+++ DATA PROVIDED

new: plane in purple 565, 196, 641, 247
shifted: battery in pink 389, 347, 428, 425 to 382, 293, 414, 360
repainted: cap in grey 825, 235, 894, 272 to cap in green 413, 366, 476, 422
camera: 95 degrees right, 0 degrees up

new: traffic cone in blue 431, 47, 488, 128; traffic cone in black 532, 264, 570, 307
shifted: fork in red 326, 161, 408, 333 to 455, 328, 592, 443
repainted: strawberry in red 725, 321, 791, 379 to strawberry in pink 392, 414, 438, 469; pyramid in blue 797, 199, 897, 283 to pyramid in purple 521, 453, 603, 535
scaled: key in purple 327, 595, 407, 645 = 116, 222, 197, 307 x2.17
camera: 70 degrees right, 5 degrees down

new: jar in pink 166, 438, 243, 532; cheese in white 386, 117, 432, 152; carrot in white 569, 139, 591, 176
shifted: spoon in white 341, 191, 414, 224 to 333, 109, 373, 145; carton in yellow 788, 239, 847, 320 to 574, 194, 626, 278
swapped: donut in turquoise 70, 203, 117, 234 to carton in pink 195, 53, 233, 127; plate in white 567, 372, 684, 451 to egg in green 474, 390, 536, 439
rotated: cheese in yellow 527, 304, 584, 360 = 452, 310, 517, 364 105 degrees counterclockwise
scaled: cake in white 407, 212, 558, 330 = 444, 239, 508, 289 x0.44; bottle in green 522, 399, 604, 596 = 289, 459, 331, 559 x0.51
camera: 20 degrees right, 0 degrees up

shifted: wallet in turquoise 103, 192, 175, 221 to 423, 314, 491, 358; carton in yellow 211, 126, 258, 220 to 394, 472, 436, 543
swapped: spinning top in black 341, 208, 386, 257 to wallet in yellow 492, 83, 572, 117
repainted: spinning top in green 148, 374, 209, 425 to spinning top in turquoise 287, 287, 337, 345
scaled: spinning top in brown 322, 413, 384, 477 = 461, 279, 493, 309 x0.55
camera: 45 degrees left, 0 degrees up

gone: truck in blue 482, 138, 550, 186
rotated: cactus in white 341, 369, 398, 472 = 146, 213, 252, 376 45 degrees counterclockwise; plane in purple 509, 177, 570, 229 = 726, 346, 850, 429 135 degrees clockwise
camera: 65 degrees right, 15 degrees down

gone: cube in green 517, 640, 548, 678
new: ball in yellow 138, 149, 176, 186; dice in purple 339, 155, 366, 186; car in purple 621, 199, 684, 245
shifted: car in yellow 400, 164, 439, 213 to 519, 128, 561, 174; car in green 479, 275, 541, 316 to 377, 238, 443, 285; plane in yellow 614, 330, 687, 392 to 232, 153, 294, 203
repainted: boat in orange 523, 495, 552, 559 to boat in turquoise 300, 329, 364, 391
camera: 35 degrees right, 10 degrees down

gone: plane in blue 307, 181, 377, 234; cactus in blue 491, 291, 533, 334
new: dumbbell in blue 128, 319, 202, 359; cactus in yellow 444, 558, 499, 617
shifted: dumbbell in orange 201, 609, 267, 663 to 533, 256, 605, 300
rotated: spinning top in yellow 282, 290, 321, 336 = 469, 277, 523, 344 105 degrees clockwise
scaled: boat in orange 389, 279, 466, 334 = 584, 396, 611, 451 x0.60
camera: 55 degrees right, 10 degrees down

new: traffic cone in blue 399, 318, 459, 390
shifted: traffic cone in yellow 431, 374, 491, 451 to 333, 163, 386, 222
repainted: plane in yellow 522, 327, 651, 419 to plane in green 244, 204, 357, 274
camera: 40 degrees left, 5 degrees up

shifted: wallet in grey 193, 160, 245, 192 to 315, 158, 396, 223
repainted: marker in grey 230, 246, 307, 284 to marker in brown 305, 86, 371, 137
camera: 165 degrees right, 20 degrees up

++++++

WORK ORDER:
Which lines of the data include "degrees"? Copy each of them.

ANSWER TO THIS EXERCISE:
camera: 95 degrees right, 0 degrees up
camera: 70 degrees right, 5 degrees down
rotated: cheese in yellow 527, 304, 584, 360 = 452, 310, 517, 364 105 degrees counterclockwise
camera: 20 degrees right, 0 degrees up
camera: 45 degrees left, 0 degrees up
rotated: cactus in white 341, 369, 398, 472 = 146, 213, 252, 376 45 degrees counterclockwise; plane in purple 509, 177, 570, 229 = 726, 346, 850, 429 135 degrees clockwise
camera: 65 degrees right, 15 degrees down
camera: 35 degrees right, 10 degrees down
rotated: spinning top in yellow 282, 290, 321, 336 = 469, 277, 523, 344 105 degrees clockwise
camera: 55 degrees right, 10 degrees down
camera: 40 degrees left, 5 degrees up
camera: 165 degrees right, 20 degrees up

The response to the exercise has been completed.